START Material provided
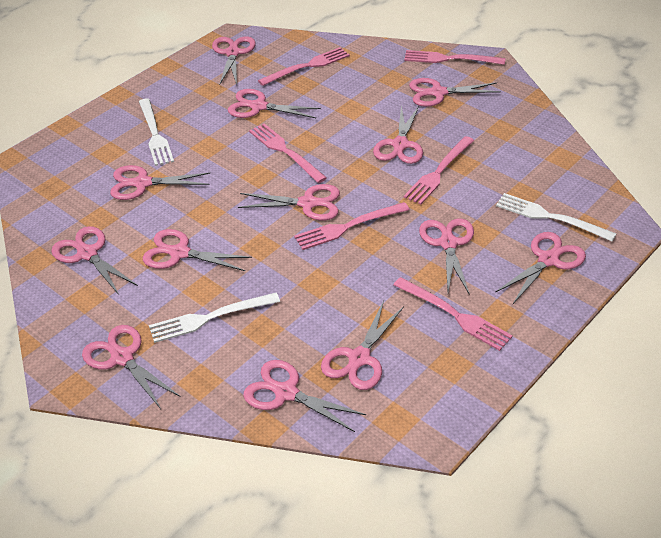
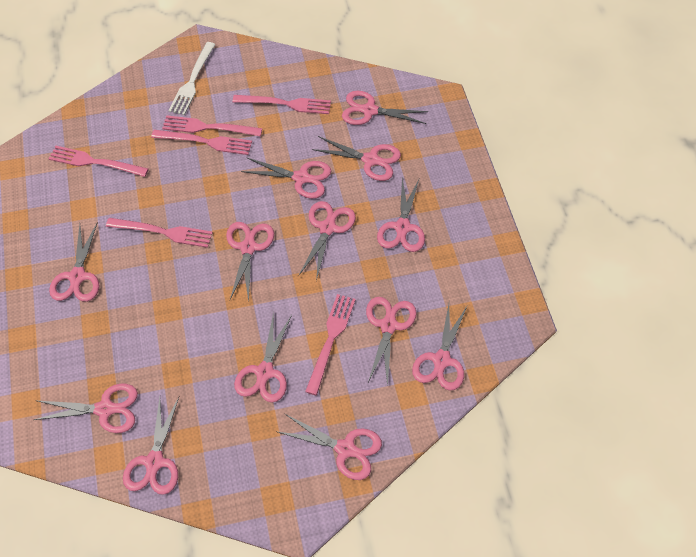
white fork: 3 -> 1

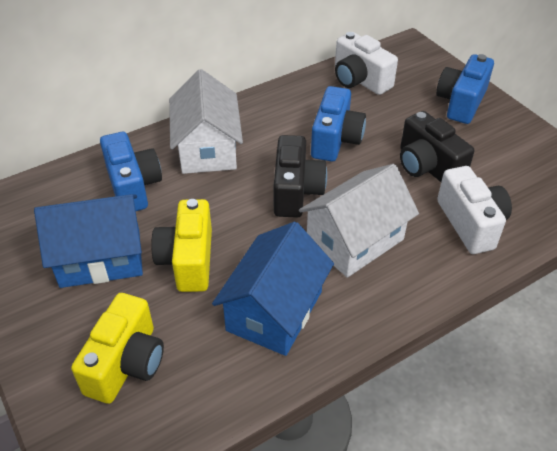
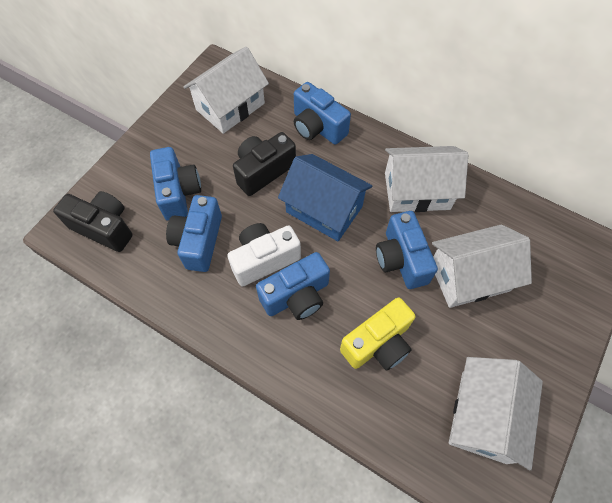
blue camera: 3 -> 5
blue house: 2 -> 1
white camera: 2 -> 1
white house: 2 -> 4
yellow camera: 2 -> 1

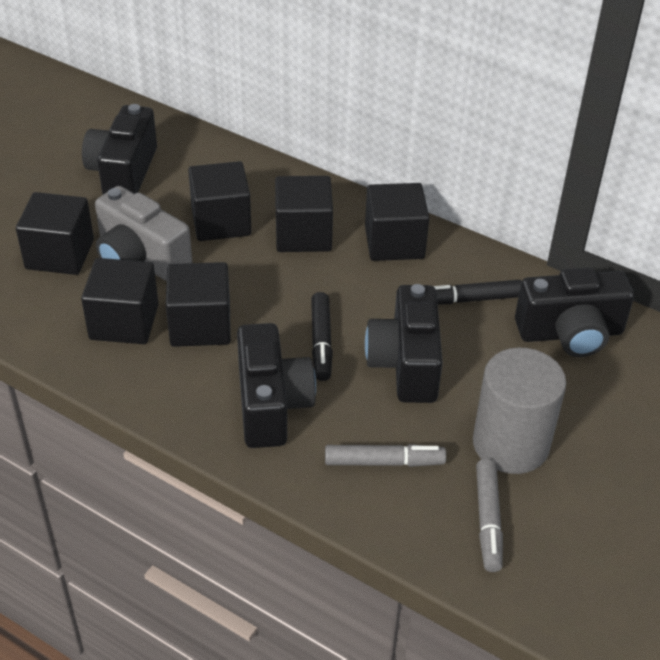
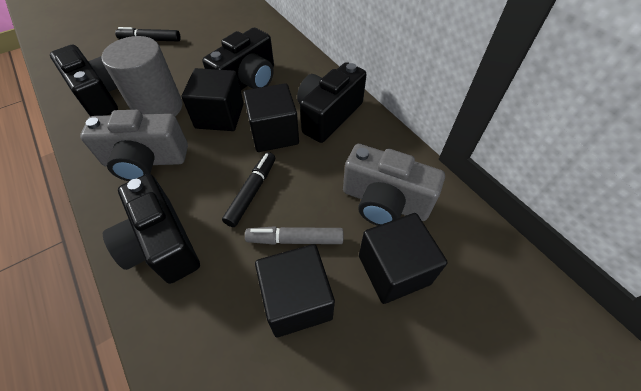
black cube: 6 -> 4
grey camera: 1 -> 2
grey marker: 2 -> 1

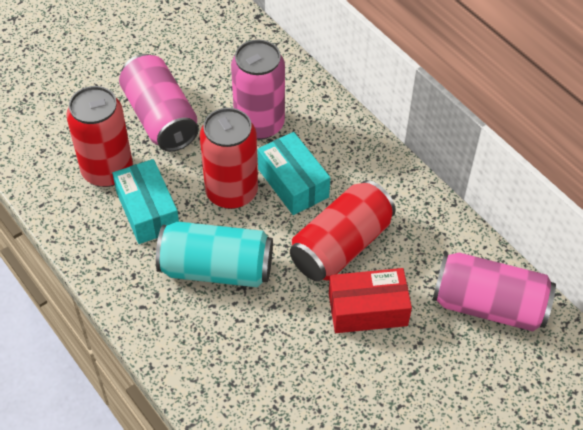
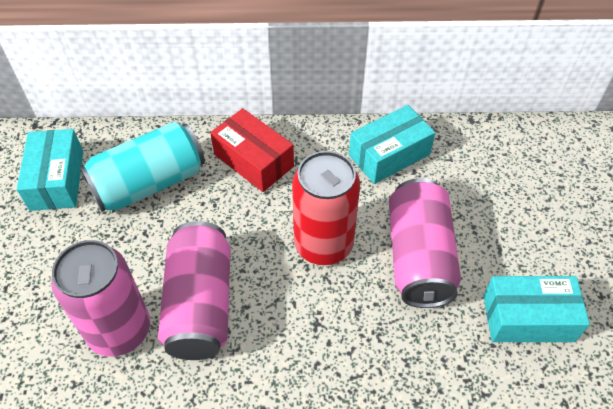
red can: 3 -> 1
turquoise box: 2 -> 3

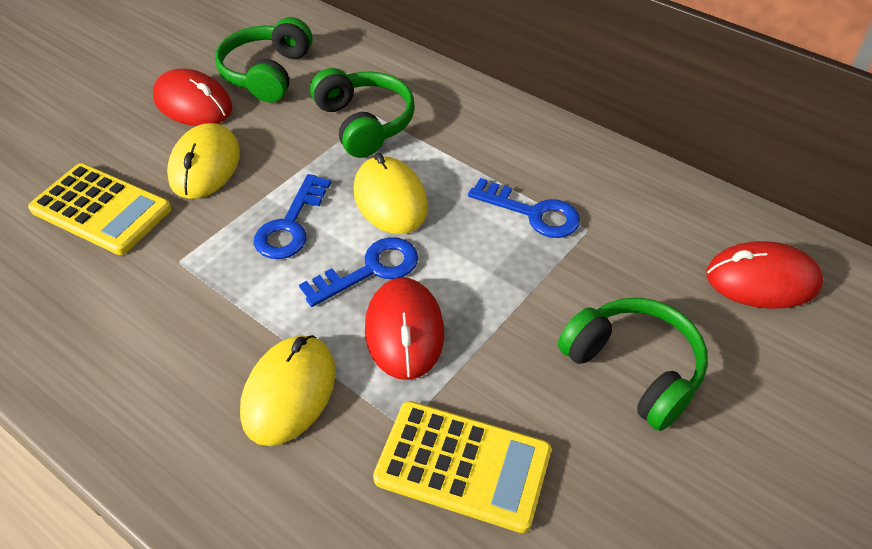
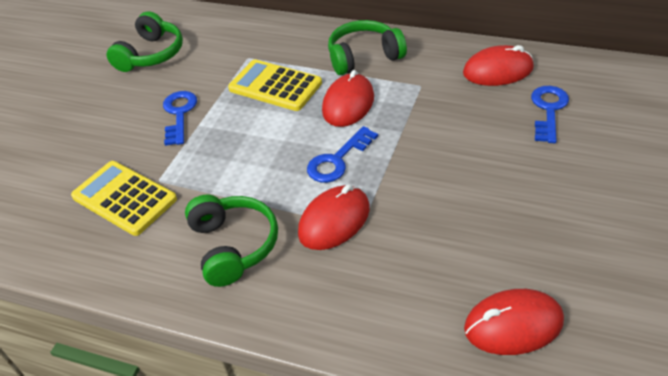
red mouse: 3 -> 4
yellow mouse: 3 -> 0

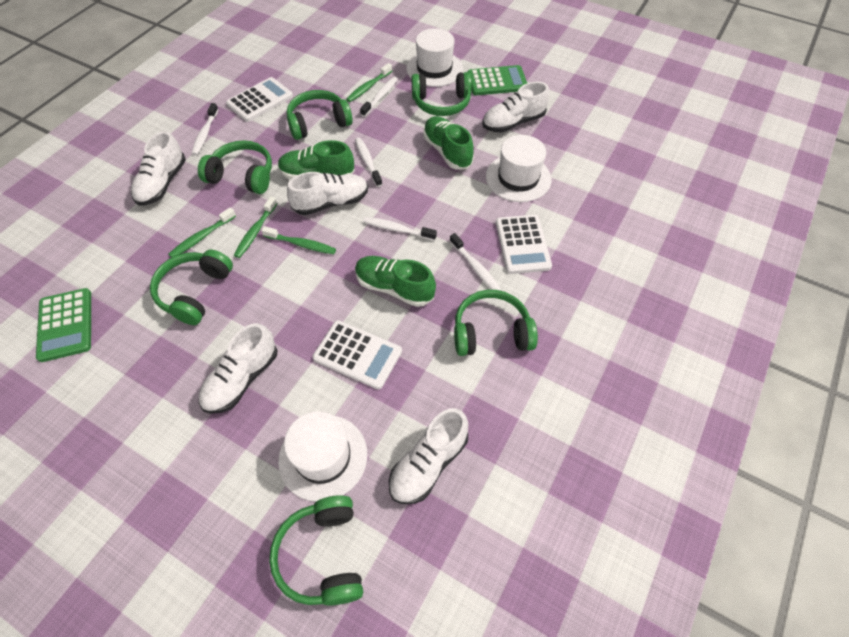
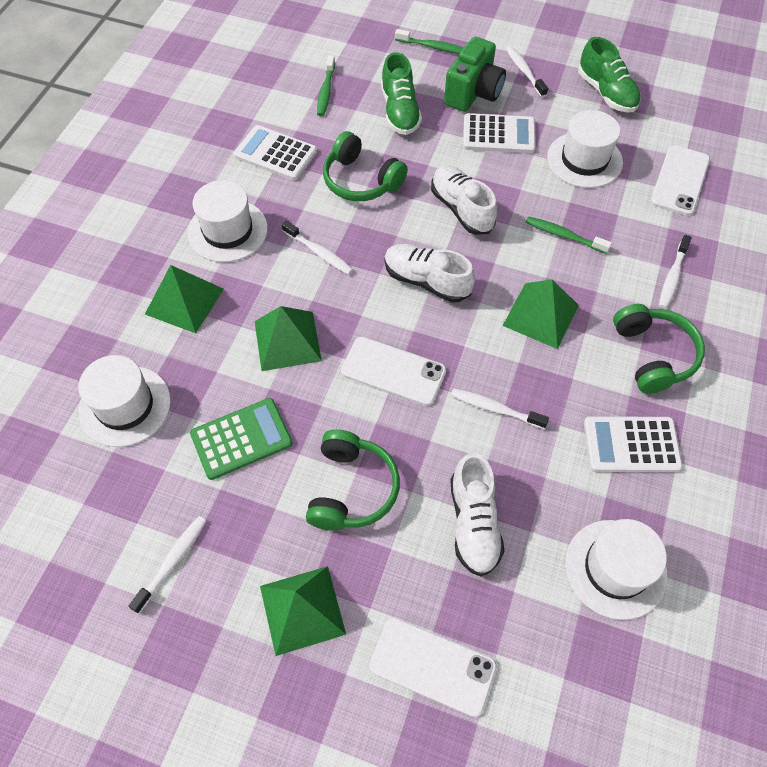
green calculator: 2 -> 1
green camera: 0 -> 1
green headphones: 6 -> 3
green pyramid: 0 -> 4
green shoe: 3 -> 2
green toothbrush: 4 -> 3
white hat: 3 -> 4
white phone: 0 -> 3
white shoe: 5 -> 3

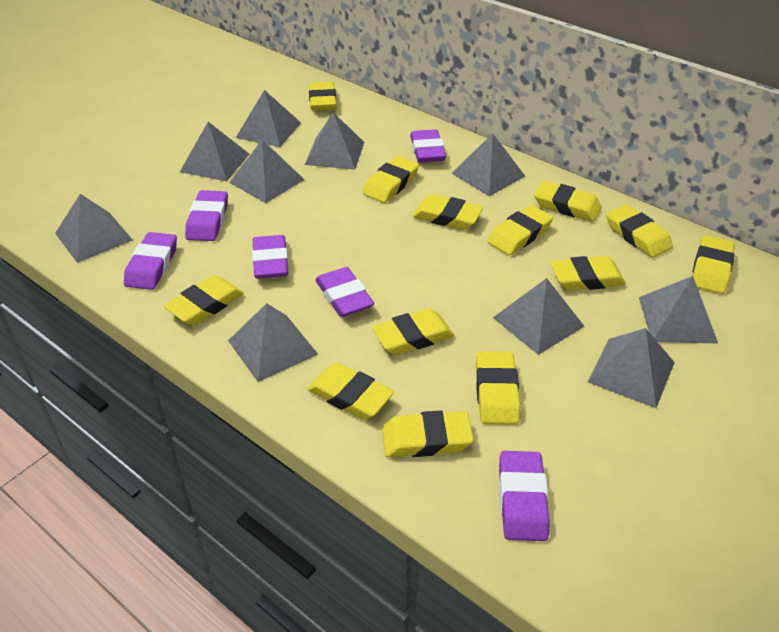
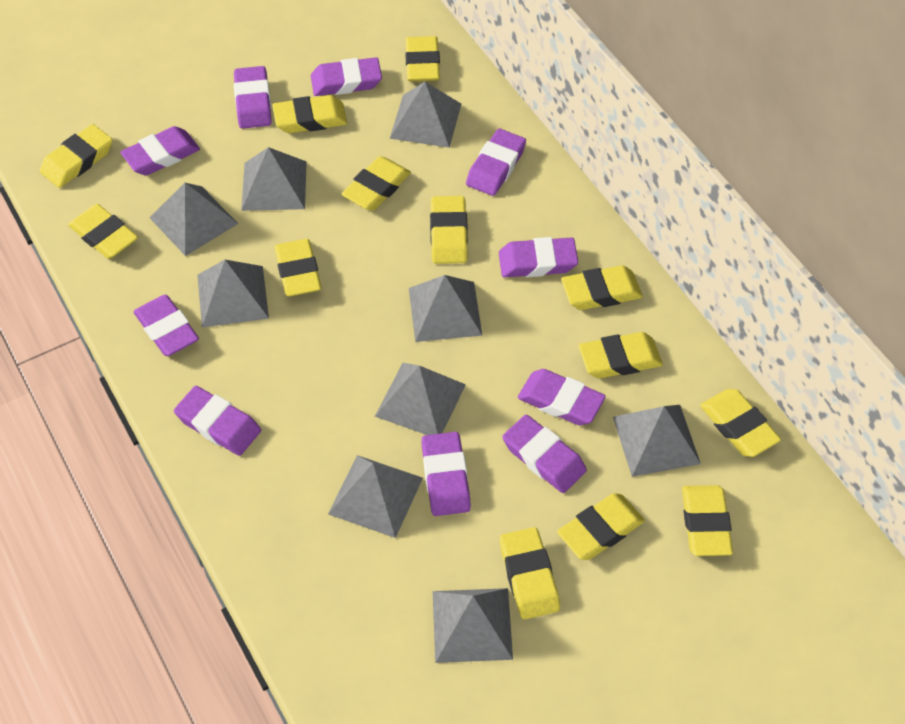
grey pyramid: 10 -> 9
purple eraser: 6 -> 10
END Material provided
▶ [Exercise directions]:
Reproduce each entry precisely. Leave the pictures out.

▶ [Reply to the task]:
white fork: 3 -> 1

blue camera: 3 -> 5
blue house: 2 -> 1
white camera: 2 -> 1
white house: 2 -> 4
yellow camera: 2 -> 1

black cube: 6 -> 4
grey camera: 1 -> 2
grey marker: 2 -> 1

red can: 3 -> 1
turquoise box: 2 -> 3

red mouse: 3 -> 4
yellow mouse: 3 -> 0

green calculator: 2 -> 1
green camera: 0 -> 1
green headphones: 6 -> 3
green pyramid: 0 -> 4
green shoe: 3 -> 2
green toothbrush: 4 -> 3
white hat: 3 -> 4
white phone: 0 -> 3
white shoe: 5 -> 3

grey pyramid: 10 -> 9
purple eraser: 6 -> 10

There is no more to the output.